Before-and-after object lists:
=====

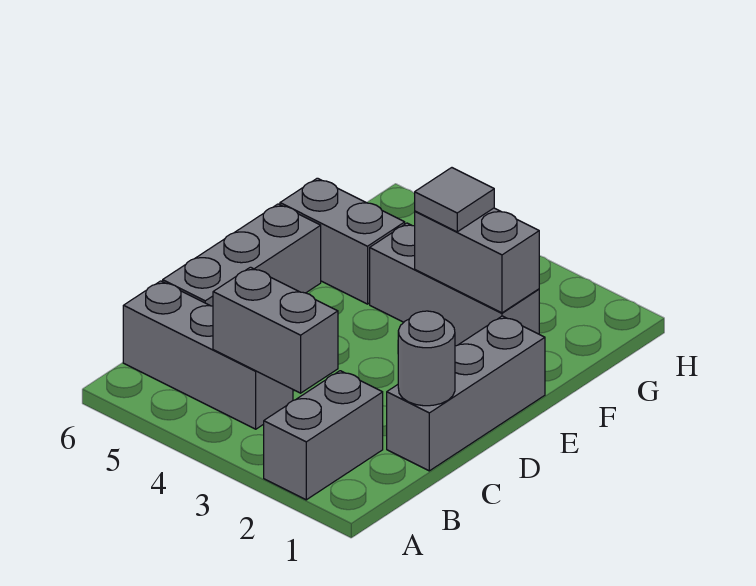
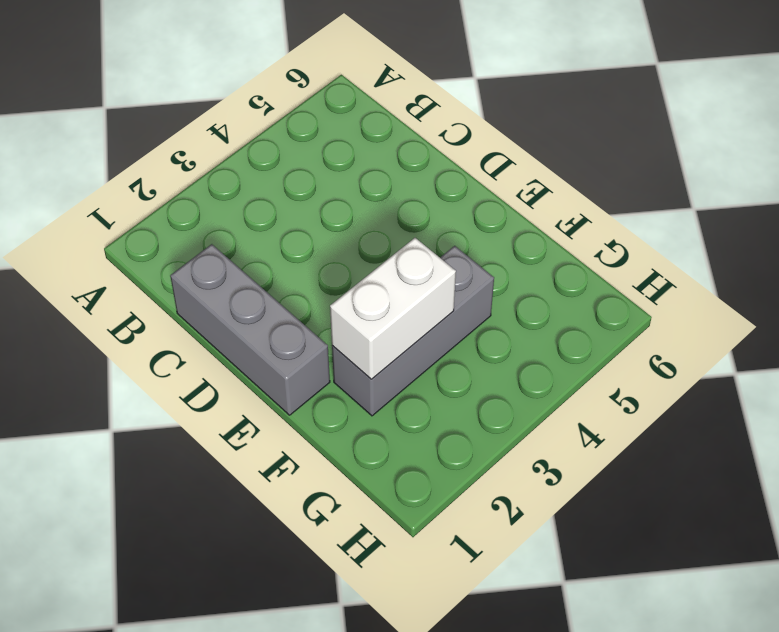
white brick F2:F3 level 2 -> grey brick F2:F3 level 2
none -> grey brick A2:B2 level 1
none -> grey brick B4:B6 level 1

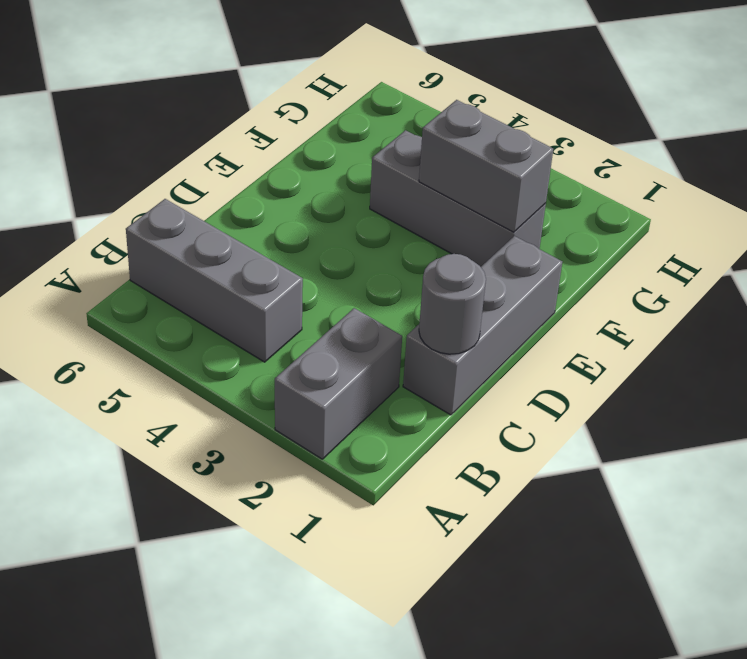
none -> grey brick C6:E6 level 1
none -> grey brick F5:F6 level 1

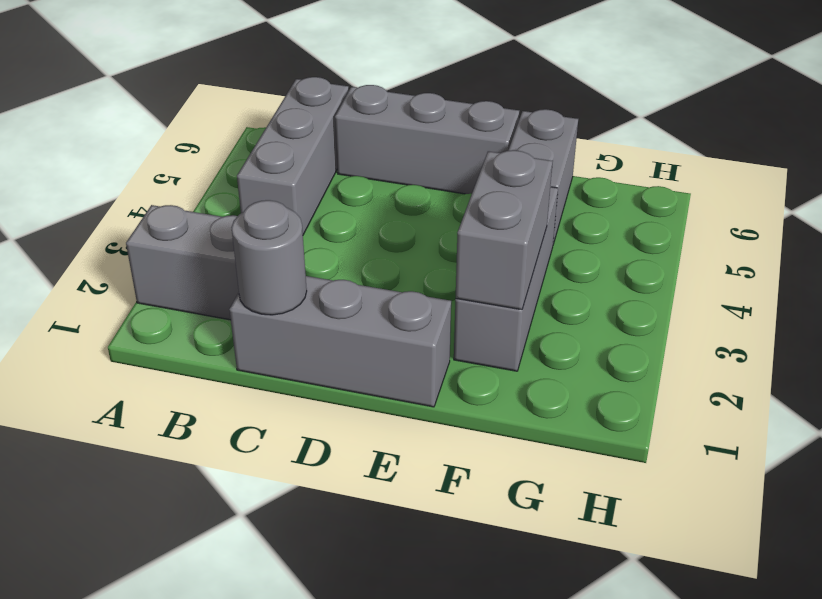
none -> grey brick B3:B4 level 2
none -> grey tile F3 level 3

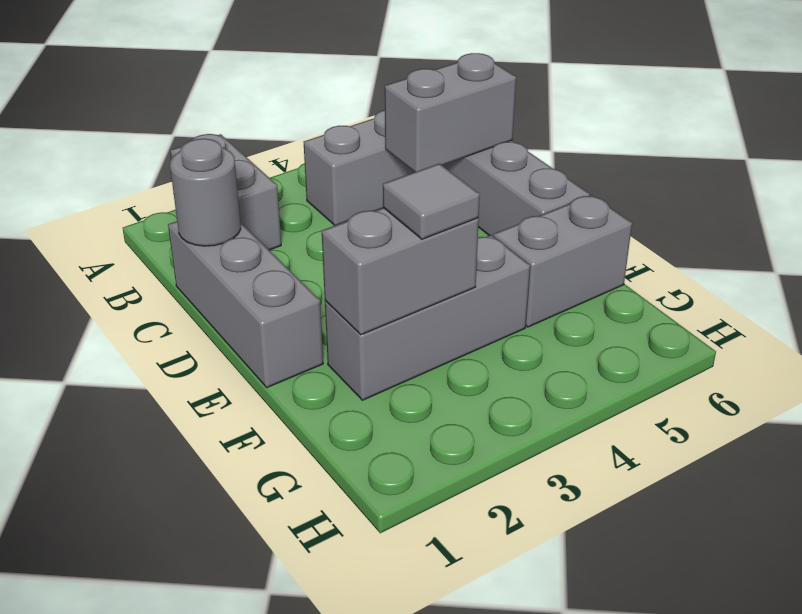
grey brick C5:C6 level 2 -> grey brick B3:B4 level 2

=====

What the task requires:
Copy exactly the lines that run from the line containing "none -> grey brick B3:B4 level 2" to the end of the data, keeping both end lines and dropping every picture.

Exercise answer:
none -> grey brick B3:B4 level 2
none -> grey tile F3 level 3

grey brick C5:C6 level 2 -> grey brick B3:B4 level 2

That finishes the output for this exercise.